*What you should do*. Where does the word "pink" appear in the data? Copy every line that holds it.

[Coordinate-based change listings]
*** Block opens ***
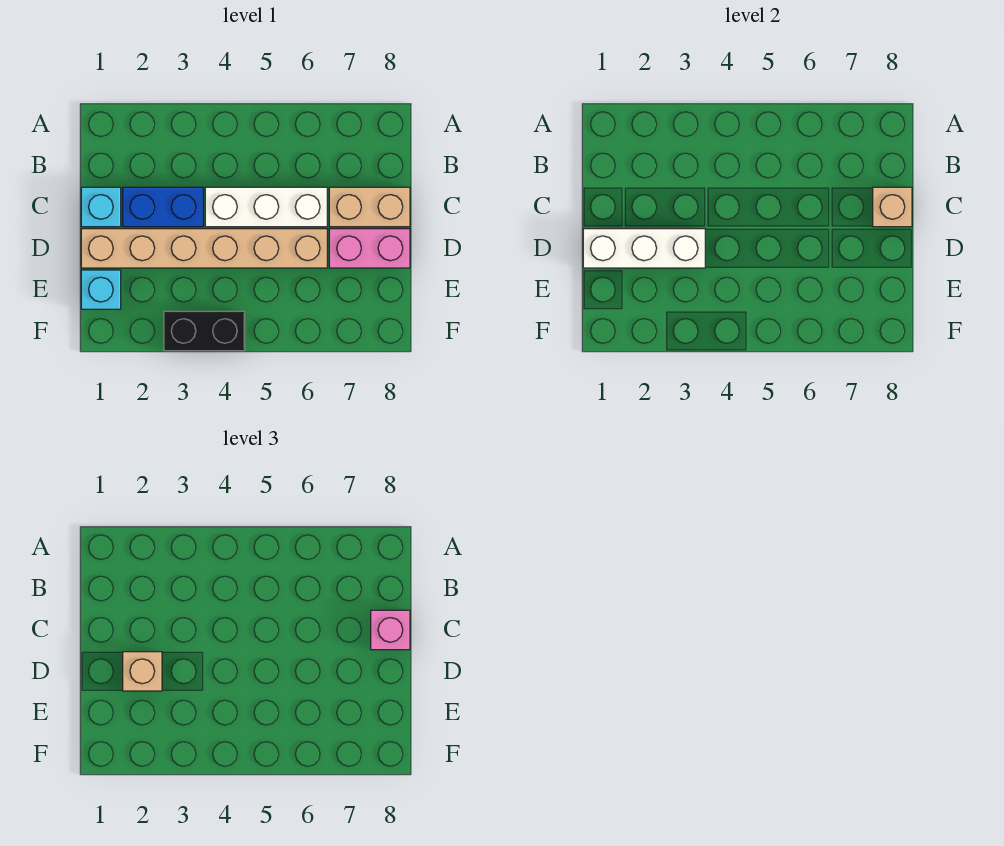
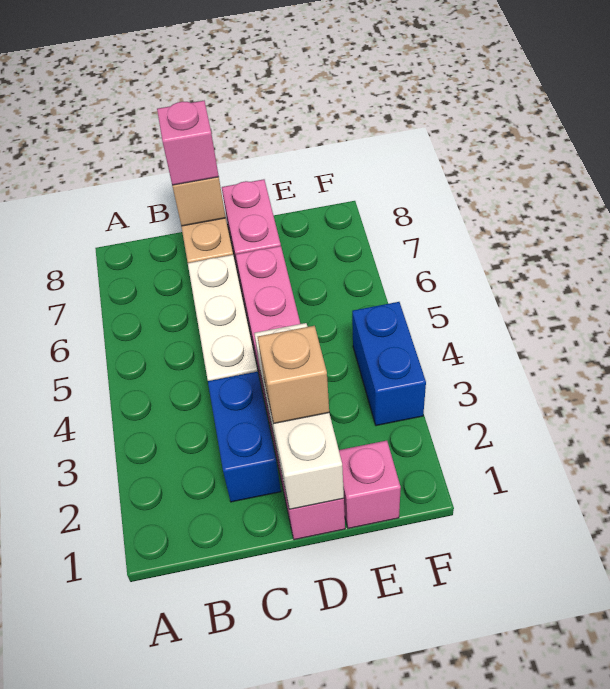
cyan brick C1 level 1 -> none
tan brick D1:D6 level 1 -> pink brick D1:D6 level 1
cyan brick E1 level 1 -> pink brick E1 level 1
black brick F3:F4 level 1 -> blue brick F3:F4 level 1

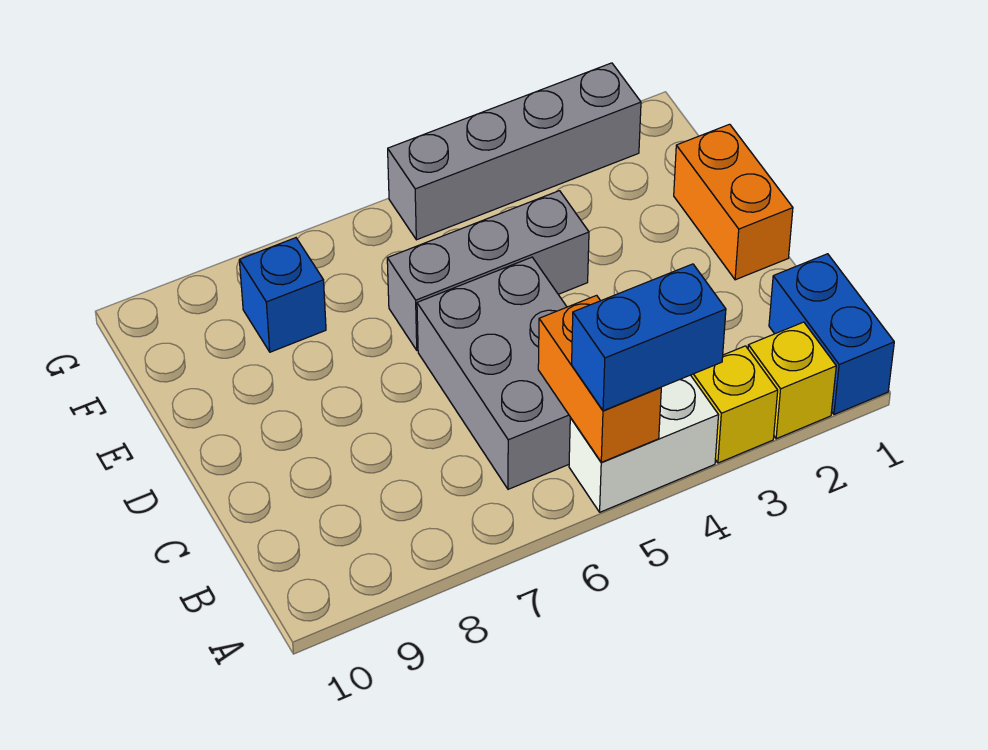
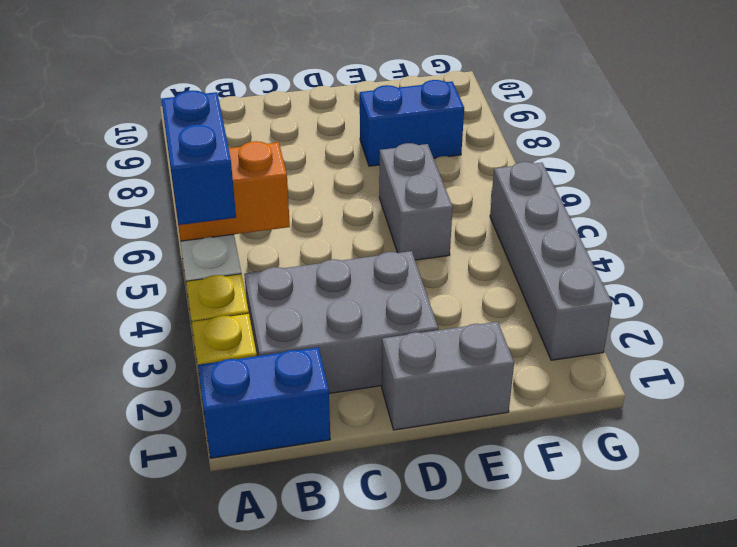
grey brick B5:D6 level 1 -> grey brick B2:D3 level 1
orange brick D1:E1 level 1 -> grey brick D1:E1 level 1
grey brick E4:E6 level 1 -> grey brick E5:E6 level 1
blue brick F8 level 1 -> blue brick E8:F8 level 1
*** Block closes ***
*Task output*.
tan brick D1:D6 level 1 -> pink brick D1:D6 level 1
cyan brick E1 level 1 -> pink brick E1 level 1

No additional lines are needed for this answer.